* YOUR OBJECTIVE
Your task is to copy each line of the material that includes "white".

* SUPPLIED MATERIAL
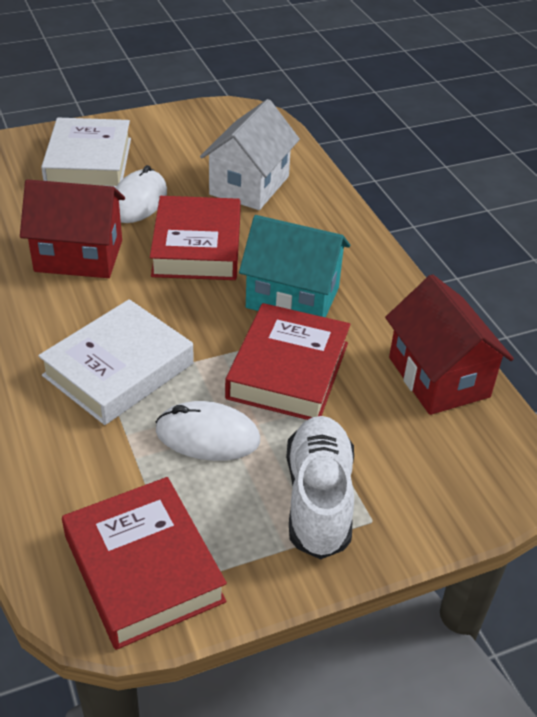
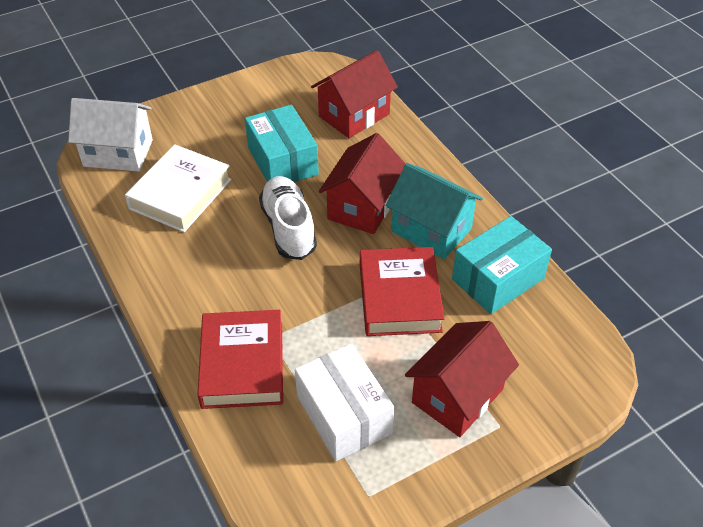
red book: 3 -> 2
red house: 2 -> 3
turquoise box: 0 -> 2
white book: 2 -> 1
white box: 0 -> 1
white mouse: 2 -> 0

* SOLUTION FOR THIS PROBLEM
white book: 2 -> 1
white box: 0 -> 1
white mouse: 2 -> 0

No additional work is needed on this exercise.